Update the material, beginning at the line that has "At what (x,y)" and stopping after the line that has "The shiny black car at left is closer". Replace "waste container" with "trash bin", keep everything else unchanged, and leave out the pictures.
[[ Information provided open ]]
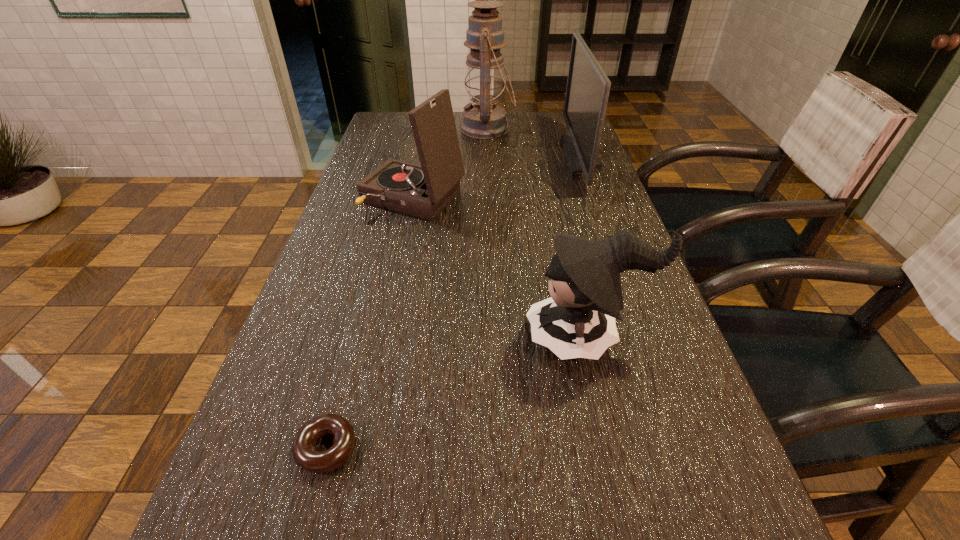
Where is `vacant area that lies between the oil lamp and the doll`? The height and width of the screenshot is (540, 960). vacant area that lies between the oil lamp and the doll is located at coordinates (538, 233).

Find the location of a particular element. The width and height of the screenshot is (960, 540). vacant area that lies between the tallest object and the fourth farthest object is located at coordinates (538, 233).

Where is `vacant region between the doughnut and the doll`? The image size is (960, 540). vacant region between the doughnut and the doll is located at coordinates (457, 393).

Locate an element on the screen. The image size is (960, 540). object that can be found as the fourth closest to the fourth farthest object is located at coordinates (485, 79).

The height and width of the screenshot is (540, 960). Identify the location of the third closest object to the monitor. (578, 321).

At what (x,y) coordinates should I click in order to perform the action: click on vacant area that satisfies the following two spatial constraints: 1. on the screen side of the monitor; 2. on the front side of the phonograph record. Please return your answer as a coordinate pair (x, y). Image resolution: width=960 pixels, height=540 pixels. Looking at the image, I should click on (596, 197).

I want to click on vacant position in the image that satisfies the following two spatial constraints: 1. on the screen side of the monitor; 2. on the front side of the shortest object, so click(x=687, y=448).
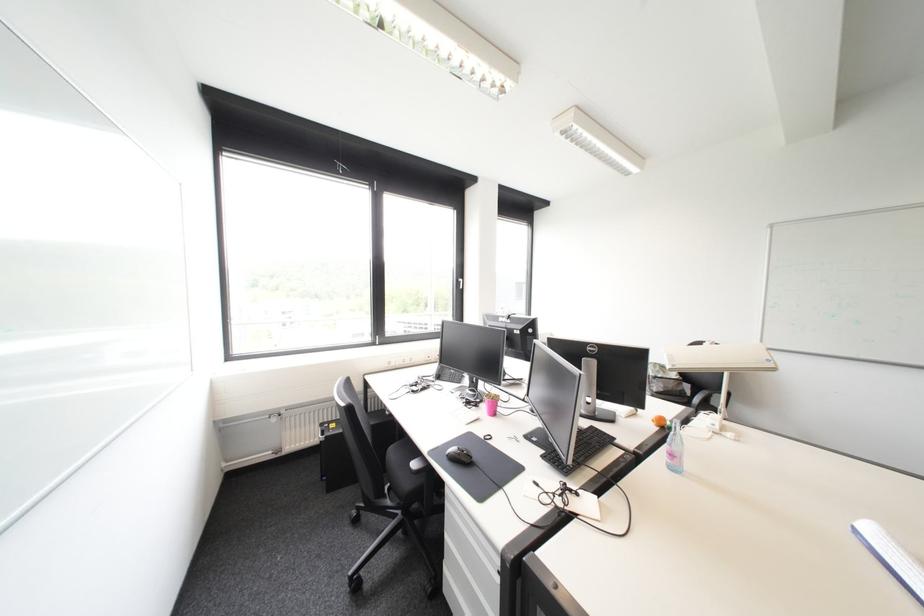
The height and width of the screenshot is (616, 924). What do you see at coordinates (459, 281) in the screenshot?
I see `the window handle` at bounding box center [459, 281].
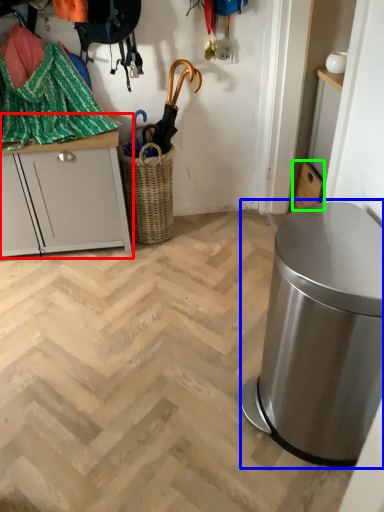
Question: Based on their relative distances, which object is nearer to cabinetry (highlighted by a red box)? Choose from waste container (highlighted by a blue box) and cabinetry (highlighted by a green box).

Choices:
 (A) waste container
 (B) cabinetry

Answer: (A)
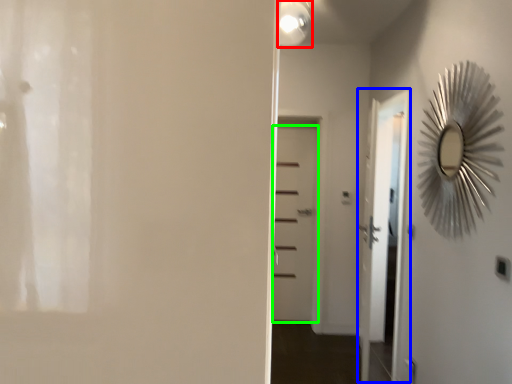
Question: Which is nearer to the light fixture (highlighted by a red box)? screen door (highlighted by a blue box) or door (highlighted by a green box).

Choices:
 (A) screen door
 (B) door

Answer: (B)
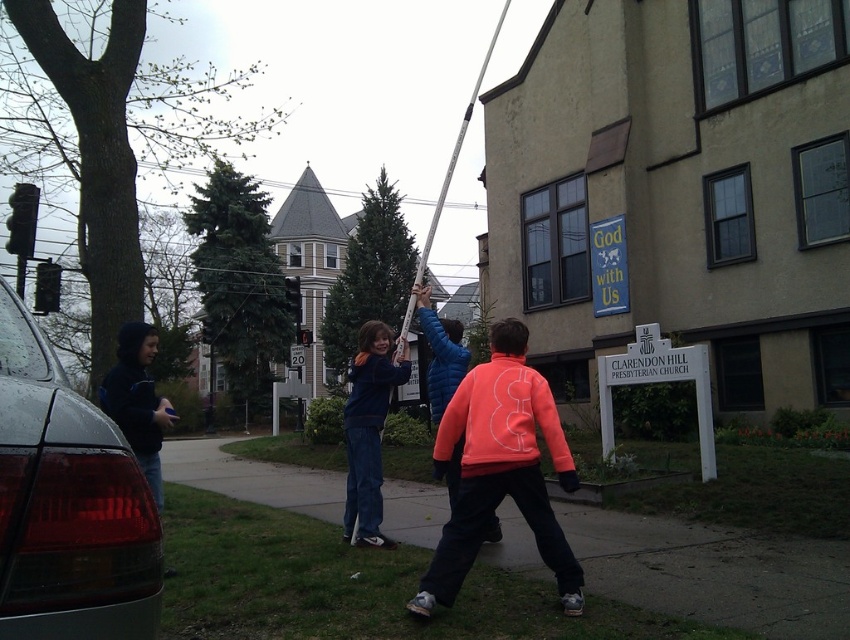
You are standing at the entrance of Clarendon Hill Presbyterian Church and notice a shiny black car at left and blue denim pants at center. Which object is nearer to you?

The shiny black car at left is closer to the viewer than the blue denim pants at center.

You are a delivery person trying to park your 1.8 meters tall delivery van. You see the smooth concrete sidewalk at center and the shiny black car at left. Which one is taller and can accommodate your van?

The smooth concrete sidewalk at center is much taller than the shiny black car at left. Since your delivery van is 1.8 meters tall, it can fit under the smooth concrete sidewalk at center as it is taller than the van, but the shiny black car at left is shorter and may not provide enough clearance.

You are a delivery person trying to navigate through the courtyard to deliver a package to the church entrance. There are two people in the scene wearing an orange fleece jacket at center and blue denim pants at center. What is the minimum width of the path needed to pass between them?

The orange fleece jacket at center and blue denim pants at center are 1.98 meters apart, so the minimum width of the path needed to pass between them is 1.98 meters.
[[ Information provided closed ]]
[[ Information provided open ]]
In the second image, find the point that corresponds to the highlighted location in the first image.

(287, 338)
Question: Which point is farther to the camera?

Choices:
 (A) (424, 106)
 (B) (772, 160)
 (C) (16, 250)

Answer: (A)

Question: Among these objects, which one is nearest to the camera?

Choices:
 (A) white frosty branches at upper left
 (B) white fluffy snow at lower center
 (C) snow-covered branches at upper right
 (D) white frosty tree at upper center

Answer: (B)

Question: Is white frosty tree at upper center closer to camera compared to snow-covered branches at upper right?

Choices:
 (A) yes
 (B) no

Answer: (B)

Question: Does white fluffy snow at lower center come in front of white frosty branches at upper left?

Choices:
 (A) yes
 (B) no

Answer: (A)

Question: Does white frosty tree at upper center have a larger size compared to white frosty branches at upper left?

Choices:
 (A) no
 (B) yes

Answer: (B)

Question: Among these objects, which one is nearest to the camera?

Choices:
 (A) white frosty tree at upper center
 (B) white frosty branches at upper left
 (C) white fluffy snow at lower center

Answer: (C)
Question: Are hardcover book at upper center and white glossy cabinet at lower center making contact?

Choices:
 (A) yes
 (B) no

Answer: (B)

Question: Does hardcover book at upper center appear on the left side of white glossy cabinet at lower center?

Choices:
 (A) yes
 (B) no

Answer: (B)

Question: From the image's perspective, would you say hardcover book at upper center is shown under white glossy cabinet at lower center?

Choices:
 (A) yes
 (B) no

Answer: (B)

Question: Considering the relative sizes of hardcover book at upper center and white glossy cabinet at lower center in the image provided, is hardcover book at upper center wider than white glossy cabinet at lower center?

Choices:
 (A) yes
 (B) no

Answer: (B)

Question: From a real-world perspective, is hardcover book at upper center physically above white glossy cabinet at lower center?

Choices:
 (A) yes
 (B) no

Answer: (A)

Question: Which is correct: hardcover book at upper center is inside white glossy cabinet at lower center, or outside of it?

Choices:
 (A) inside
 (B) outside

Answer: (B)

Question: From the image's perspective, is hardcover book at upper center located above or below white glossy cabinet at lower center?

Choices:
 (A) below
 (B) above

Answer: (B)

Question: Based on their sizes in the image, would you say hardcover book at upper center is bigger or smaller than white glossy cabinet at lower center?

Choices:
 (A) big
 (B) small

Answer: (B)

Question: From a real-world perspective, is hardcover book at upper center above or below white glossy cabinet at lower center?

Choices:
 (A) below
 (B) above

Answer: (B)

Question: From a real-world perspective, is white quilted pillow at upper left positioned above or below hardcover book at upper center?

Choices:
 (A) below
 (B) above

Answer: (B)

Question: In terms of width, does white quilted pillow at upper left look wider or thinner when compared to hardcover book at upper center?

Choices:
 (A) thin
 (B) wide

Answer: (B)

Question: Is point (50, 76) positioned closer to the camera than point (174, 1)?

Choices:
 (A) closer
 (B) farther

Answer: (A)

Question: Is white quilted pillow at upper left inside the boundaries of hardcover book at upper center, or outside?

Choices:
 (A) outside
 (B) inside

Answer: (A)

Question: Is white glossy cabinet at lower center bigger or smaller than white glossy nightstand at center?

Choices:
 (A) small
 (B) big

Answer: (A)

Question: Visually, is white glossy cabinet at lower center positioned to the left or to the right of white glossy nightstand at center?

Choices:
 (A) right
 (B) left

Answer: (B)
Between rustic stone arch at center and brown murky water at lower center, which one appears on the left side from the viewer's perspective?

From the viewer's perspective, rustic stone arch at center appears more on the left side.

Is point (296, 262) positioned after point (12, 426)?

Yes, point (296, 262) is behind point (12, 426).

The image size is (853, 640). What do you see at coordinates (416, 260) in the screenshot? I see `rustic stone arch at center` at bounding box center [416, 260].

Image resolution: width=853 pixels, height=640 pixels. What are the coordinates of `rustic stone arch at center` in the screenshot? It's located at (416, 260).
[[ Information provided closed ]]
## [Output of the exercise]
At what (x,y) coordinates should I click in order to perform the action: click on vacant area that satisfies the following two spatial constraints: 1. on the screen side of the monitor; 2. on the front side of the phonograph record. Please return your answer as a coordinate pair (x, y). Image resolution: width=960 pixels, height=540 pixels. Looking at the image, I should click on (596, 197).

I want to click on vacant position in the image that satisfies the following two spatial constraints: 1. on the screen side of the monitor; 2. on the front side of the shortest object, so click(x=687, y=448).
The height and width of the screenshot is (616, 924). What do you see at coordinates (459, 281) in the screenshot?
I see `the window handle` at bounding box center [459, 281].
Question: Based on their relative distances, which object is nearer to cabinetry (highlighted by a red box)? Choose from trash bin (highlighted by a blue box) and cabinetry (highlighted by a green box).

Choices:
 (A) trash bin
 (B) cabinetry

Answer: (A)
Question: Which is nearer to the light fixture (highlighted by a red box)? screen door (highlighted by a blue box) or door (highlighted by a green box).

Choices:
 (A) screen door
 (B) door

Answer: (B)
You are standing at the entrance of Clarendon Hill Presbyterian Church and notice a shiny black car at left and blue denim pants at center. Which object is nearer to you?

The shiny black car at left is closer to the viewer than the blue denim pants at center.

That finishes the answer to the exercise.